=== Begin Enclosure ===

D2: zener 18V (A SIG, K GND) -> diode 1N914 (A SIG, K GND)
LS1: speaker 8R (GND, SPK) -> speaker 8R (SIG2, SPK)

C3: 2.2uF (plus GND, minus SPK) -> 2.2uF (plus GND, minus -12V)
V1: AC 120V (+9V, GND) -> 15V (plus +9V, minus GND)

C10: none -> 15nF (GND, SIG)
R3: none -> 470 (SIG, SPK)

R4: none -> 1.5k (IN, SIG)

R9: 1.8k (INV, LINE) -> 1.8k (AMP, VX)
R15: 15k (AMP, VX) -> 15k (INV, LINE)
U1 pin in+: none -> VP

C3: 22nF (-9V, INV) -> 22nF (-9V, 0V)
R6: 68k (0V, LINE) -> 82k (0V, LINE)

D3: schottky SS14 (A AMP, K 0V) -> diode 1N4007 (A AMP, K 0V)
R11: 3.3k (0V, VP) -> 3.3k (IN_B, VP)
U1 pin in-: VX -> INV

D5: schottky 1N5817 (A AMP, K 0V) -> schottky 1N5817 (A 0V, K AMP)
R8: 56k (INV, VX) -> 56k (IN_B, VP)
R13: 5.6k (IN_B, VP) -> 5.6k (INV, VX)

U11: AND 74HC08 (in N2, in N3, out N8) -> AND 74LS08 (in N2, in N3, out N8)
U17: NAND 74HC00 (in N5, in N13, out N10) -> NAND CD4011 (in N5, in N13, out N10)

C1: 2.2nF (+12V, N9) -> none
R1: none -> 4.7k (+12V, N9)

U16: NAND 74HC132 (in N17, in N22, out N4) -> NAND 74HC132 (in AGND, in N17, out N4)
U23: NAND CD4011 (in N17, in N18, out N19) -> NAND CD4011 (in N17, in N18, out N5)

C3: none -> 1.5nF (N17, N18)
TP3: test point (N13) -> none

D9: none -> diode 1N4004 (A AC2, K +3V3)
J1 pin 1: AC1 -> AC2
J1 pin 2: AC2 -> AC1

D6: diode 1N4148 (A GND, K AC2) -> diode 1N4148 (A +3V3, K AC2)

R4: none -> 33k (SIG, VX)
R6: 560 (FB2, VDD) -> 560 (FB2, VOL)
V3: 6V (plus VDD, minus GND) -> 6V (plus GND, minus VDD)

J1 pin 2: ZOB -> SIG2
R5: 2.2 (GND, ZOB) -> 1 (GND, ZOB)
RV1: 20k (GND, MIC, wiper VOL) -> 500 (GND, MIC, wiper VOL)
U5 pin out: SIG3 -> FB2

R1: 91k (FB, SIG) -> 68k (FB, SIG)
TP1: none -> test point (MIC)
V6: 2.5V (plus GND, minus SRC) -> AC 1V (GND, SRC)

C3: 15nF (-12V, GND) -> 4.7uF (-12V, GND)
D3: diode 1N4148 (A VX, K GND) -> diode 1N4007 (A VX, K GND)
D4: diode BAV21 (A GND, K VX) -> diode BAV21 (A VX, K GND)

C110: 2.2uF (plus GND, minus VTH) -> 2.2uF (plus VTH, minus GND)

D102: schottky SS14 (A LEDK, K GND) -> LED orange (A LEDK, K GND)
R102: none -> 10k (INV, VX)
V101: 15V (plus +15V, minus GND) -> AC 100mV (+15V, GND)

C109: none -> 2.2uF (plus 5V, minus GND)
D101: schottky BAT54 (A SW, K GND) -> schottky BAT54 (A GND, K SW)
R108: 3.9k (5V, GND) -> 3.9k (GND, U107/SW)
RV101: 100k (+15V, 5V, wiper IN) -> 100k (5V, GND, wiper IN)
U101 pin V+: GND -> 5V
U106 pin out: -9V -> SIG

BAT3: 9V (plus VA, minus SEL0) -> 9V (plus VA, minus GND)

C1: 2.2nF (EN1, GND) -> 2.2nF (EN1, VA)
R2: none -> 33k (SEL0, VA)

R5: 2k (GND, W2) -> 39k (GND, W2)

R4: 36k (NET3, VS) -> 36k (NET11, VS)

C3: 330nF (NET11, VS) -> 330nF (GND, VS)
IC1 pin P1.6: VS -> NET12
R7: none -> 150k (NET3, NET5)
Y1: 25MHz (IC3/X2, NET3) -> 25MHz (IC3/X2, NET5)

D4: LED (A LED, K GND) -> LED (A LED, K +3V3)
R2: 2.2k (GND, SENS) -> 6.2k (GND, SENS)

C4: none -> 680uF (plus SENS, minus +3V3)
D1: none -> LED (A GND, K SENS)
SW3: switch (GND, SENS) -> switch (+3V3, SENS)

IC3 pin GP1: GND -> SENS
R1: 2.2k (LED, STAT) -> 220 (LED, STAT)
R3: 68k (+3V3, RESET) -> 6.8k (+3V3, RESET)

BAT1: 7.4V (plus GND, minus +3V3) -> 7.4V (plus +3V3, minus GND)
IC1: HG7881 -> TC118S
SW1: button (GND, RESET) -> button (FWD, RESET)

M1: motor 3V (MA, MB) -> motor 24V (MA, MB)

=== End Enclosure ===

- _What is expected_
Each entry in the listing is to be output exactly as given.

- _Written solution_
D2: zener 18V (A SIG, K GND) -> diode 1N914 (A SIG, K GND)
LS1: speaker 8R (GND, SPK) -> speaker 8R (SIG2, SPK)

C3: 2.2uF (plus GND, minus SPK) -> 2.2uF (plus GND, minus -12V)
V1: AC 120V (+9V, GND) -> 15V (plus +9V, minus GND)

C10: none -> 15nF (GND, SIG)
R3: none -> 470 (SIG, SPK)

R4: none -> 1.5k (IN, SIG)

R9: 1.8k (INV, LINE) -> 1.8k (AMP, VX)
R15: 15k (AMP, VX) -> 15k (INV, LINE)
U1 pin in+: none -> VP

C3: 22nF (-9V, INV) -> 22nF (-9V, 0V)
R6: 68k (0V, LINE) -> 82k (0V, LINE)

D3: schottky SS14 (A AMP, K 0V) -> diode 1N4007 (A AMP, K 0V)
R11: 3.3k (0V, VP) -> 3.3k (IN_B, VP)
U1 pin in-: VX -> INV

D5: schottky 1N5817 (A AMP, K 0V) -> schottky 1N5817 (A 0V, K AMP)
R8: 56k (INV, VX) -> 56k (IN_B, VP)
R13: 5.6k (IN_B, VP) -> 5.6k (INV, VX)

U11: AND 74HC08 (in N2, in N3, out N8) -> AND 74LS08 (in N2, in N3, out N8)
U17: NAND 74HC00 (in N5, in N13, out N10) -> NAND CD4011 (in N5, in N13, out N10)

C1: 2.2nF (+12V, N9) -> none
R1: none -> 4.7k (+12V, N9)

U16: NAND 74HC132 (in N17, in N22, out N4) -> NAND 74HC132 (in AGND, in N17, out N4)
U23: NAND CD4011 (in N17, in N18, out N19) -> NAND CD4011 (in N17, in N18, out N5)

C3: none -> 1.5nF (N17, N18)
TP3: test point (N13) -> none

D9: none -> diode 1N4004 (A AC2, K +3V3)
J1 pin 1: AC1 -> AC2
J1 pin 2: AC2 -> AC1

D6: diode 1N4148 (A GND, K AC2) -> diode 1N4148 (A +3V3, K AC2)

R4: none -> 33k (SIG, VX)
R6: 560 (FB2, VDD) -> 560 (FB2, VOL)
V3: 6V (plus VDD, minus GND) -> 6V (plus GND, minus VDD)

J1 pin 2: ZOB -> SIG2
R5: 2.2 (GND, ZOB) -> 1 (GND, ZOB)
RV1: 20k (GND, MIC, wiper VOL) -> 500 (GND, MIC, wiper VOL)
U5 pin out: SIG3 -> FB2

R1: 91k (FB, SIG) -> 68k (FB, SIG)
TP1: none -> test point (MIC)
V6: 2.5V (plus GND, minus SRC) -> AC 1V (GND, SRC)

C3: 15nF (-12V, GND) -> 4.7uF (-12V, GND)
D3: diode 1N4148 (A VX, K GND) -> diode 1N4007 (A VX, K GND)
D4: diode BAV21 (A GND, K VX) -> diode BAV21 (A VX, K GND)

C110: 2.2uF (plus GND, minus VTH) -> 2.2uF (plus VTH, minus GND)

D102: schottky SS14 (A LEDK, K GND) -> LED orange (A LEDK, K GND)
R102: none -> 10k (INV, VX)
V101: 15V (plus +15V, minus GND) -> AC 100mV (+15V, GND)

C109: none -> 2.2uF (plus 5V, minus GND)
D101: schottky BAT54 (A SW, K GND) -> schottky BAT54 (A GND, K SW)
R108: 3.9k (5V, GND) -> 3.9k (GND, U107/SW)
RV101: 100k (+15V, 5V, wiper IN) -> 100k (5V, GND, wiper IN)
U101 pin V+: GND -> 5V
U106 pin out: -9V -> SIG

BAT3: 9V (plus VA, minus SEL0) -> 9V (plus VA, minus GND)

C1: 2.2nF (EN1, GND) -> 2.2nF (EN1, VA)
R2: none -> 33k (SEL0, VA)

R5: 2k (GND, W2) -> 39k (GND, W2)

R4: 36k (NET3, VS) -> 36k (NET11, VS)

C3: 330nF (NET11, VS) -> 330nF (GND, VS)
IC1 pin P1.6: VS -> NET12
R7: none -> 150k (NET3, NET5)
Y1: 25MHz (IC3/X2, NET3) -> 25MHz (IC3/X2, NET5)

D4: LED (A LED, K GND) -> LED (A LED, K +3V3)
R2: 2.2k (GND, SENS) -> 6.2k (GND, SENS)

C4: none -> 680uF (plus SENS, minus +3V3)
D1: none -> LED (A GND, K SENS)
SW3: switch (GND, SENS) -> switch (+3V3, SENS)

IC3 pin GP1: GND -> SENS
R1: 2.2k (LED, STAT) -> 220 (LED, STAT)
R3: 68k (+3V3, RESET) -> 6.8k (+3V3, RESET)

BAT1: 7.4V (plus GND, minus +3V3) -> 7.4V (plus +3V3, minus GND)
IC1: HG7881 -> TC118S
SW1: button (GND, RESET) -> button (FWD, RESET)

M1: motor 3V (MA, MB) -> motor 24V (MA, MB)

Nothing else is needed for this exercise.